* HOW TO COMPLETE THIS TASK: Below is a set of records; print all of them exactly as written.

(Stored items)
....
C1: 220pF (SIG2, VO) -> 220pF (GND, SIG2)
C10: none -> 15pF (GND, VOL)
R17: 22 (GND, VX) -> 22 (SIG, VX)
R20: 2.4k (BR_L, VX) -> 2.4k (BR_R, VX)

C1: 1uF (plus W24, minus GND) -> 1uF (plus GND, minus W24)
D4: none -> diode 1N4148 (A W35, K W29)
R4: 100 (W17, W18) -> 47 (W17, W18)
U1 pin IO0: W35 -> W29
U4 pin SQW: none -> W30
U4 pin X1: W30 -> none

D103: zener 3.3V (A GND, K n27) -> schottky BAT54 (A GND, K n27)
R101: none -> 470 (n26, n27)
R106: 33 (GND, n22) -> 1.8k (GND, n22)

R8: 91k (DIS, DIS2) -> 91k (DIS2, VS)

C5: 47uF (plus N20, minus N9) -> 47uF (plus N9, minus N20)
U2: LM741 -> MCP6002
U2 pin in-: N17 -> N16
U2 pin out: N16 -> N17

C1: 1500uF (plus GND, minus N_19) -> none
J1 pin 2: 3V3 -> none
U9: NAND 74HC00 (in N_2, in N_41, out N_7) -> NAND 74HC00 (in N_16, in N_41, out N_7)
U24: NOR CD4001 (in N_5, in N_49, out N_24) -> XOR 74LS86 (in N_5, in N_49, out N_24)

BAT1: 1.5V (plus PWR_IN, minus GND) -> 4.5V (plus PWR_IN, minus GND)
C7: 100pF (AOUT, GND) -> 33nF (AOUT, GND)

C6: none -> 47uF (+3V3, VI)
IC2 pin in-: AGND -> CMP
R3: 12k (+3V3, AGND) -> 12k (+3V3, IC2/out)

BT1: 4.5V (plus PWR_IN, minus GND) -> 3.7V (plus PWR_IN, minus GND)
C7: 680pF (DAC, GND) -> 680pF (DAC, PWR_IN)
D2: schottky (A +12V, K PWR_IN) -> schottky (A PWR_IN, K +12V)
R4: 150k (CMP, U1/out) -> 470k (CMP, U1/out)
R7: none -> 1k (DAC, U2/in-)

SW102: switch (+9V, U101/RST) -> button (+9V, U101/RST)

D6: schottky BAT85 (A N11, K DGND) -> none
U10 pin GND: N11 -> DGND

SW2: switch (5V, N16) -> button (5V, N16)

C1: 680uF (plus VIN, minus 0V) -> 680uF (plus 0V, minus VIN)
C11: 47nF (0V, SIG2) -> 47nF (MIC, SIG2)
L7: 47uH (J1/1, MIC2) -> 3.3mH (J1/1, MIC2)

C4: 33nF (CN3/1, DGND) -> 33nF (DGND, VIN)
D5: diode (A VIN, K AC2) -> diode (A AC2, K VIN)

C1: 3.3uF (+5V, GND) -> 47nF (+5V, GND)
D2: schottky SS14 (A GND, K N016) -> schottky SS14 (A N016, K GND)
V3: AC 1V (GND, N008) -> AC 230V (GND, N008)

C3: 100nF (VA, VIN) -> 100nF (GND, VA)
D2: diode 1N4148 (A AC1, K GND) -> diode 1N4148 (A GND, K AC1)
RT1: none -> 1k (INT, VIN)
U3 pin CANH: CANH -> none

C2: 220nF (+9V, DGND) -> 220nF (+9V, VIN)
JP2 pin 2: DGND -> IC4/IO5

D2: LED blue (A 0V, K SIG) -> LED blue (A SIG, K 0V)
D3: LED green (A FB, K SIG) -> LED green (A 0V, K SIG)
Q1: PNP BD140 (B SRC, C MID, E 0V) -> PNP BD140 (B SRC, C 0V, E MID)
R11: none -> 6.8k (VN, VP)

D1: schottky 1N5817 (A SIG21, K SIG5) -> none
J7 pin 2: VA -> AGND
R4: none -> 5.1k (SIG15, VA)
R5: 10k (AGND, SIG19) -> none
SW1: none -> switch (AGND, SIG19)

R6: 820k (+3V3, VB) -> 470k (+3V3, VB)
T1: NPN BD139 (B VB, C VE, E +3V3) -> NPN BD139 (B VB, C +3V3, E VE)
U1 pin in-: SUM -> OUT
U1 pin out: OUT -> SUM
....
* OUTPUT OF THE EXERCISE:
C1: 220pF (SIG2, VO) -> 220pF (GND, SIG2)
C10: none -> 15pF (GND, VOL)
R17: 22 (GND, VX) -> 22 (SIG, VX)
R20: 2.4k (BR_L, VX) -> 2.4k (BR_R, VX)

C1: 1uF (plus W24, minus GND) -> 1uF (plus GND, minus W24)
D4: none -> diode 1N4148 (A W35, K W29)
R4: 100 (W17, W18) -> 47 (W17, W18)
U1 pin IO0: W35 -> W29
U4 pin SQW: none -> W30
U4 pin X1: W30 -> none

D103: zener 3.3V (A GND, K n27) -> schottky BAT54 (A GND, K n27)
R101: none -> 470 (n26, n27)
R106: 33 (GND, n22) -> 1.8k (GND, n22)

R8: 91k (DIS, DIS2) -> 91k (DIS2, VS)

C5: 47uF (plus N20, minus N9) -> 47uF (plus N9, minus N20)
U2: LM741 -> MCP6002
U2 pin in-: N17 -> N16
U2 pin out: N16 -> N17

C1: 1500uF (plus GND, minus N_19) -> none
J1 pin 2: 3V3 -> none
U9: NAND 74HC00 (in N_2, in N_41, out N_7) -> NAND 74HC00 (in N_16, in N_41, out N_7)
U24: NOR CD4001 (in N_5, in N_49, out N_24) -> XOR 74LS86 (in N_5, in N_49, out N_24)

BAT1: 1.5V (plus PWR_IN, minus GND) -> 4.5V (plus PWR_IN, minus GND)
C7: 100pF (AOUT, GND) -> 33nF (AOUT, GND)

C6: none -> 47uF (+3V3, VI)
IC2 pin in-: AGND -> CMP
R3: 12k (+3V3, AGND) -> 12k (+3V3, IC2/out)

BT1: 4.5V (plus PWR_IN, minus GND) -> 3.7V (plus PWR_IN, minus GND)
C7: 680pF (DAC, GND) -> 680pF (DAC, PWR_IN)
D2: schottky (A +12V, K PWR_IN) -> schottky (A PWR_IN, K +12V)
R4: 150k (CMP, U1/out) -> 470k (CMP, U1/out)
R7: none -> 1k (DAC, U2/in-)

SW102: switch (+9V, U101/RST) -> button (+9V, U101/RST)

D6: schottky BAT85 (A N11, K DGND) -> none
U10 pin GND: N11 -> DGND

SW2: switch (5V, N16) -> button (5V, N16)

C1: 680uF (plus VIN, minus 0V) -> 680uF (plus 0V, minus VIN)
C11: 47nF (0V, SIG2) -> 47nF (MIC, SIG2)
L7: 47uH (J1/1, MIC2) -> 3.3mH (J1/1, MIC2)

C4: 33nF (CN3/1, DGND) -> 33nF (DGND, VIN)
D5: diode (A VIN, K AC2) -> diode (A AC2, K VIN)

C1: 3.3uF (+5V, GND) -> 47nF (+5V, GND)
D2: schottky SS14 (A GND, K N016) -> schottky SS14 (A N016, K GND)
V3: AC 1V (GND, N008) -> AC 230V (GND, N008)

C3: 100nF (VA, VIN) -> 100nF (GND, VA)
D2: diode 1N4148 (A AC1, K GND) -> diode 1N4148 (A GND, K AC1)
RT1: none -> 1k (INT, VIN)
U3 pin CANH: CANH -> none

C2: 220nF (+9V, DGND) -> 220nF (+9V, VIN)
JP2 pin 2: DGND -> IC4/IO5

D2: LED blue (A 0V, K SIG) -> LED blue (A SIG, K 0V)
D3: LED green (A FB, K SIG) -> LED green (A 0V, K SIG)
Q1: PNP BD140 (B SRC, C MID, E 0V) -> PNP BD140 (B SRC, C 0V, E MID)
R11: none -> 6.8k (VN, VP)

D1: schottky 1N5817 (A SIG21, K SIG5) -> none
J7 pin 2: VA -> AGND
R4: none -> 5.1k (SIG15, VA)
R5: 10k (AGND, SIG19) -> none
SW1: none -> switch (AGND, SIG19)

R6: 820k (+3V3, VB) -> 470k (+3V3, VB)
T1: NPN BD139 (B VB, C VE, E +3V3) -> NPN BD139 (B VB, C +3V3, E VE)
U1 pin in-: SUM -> OUT
U1 pin out: OUT -> SUM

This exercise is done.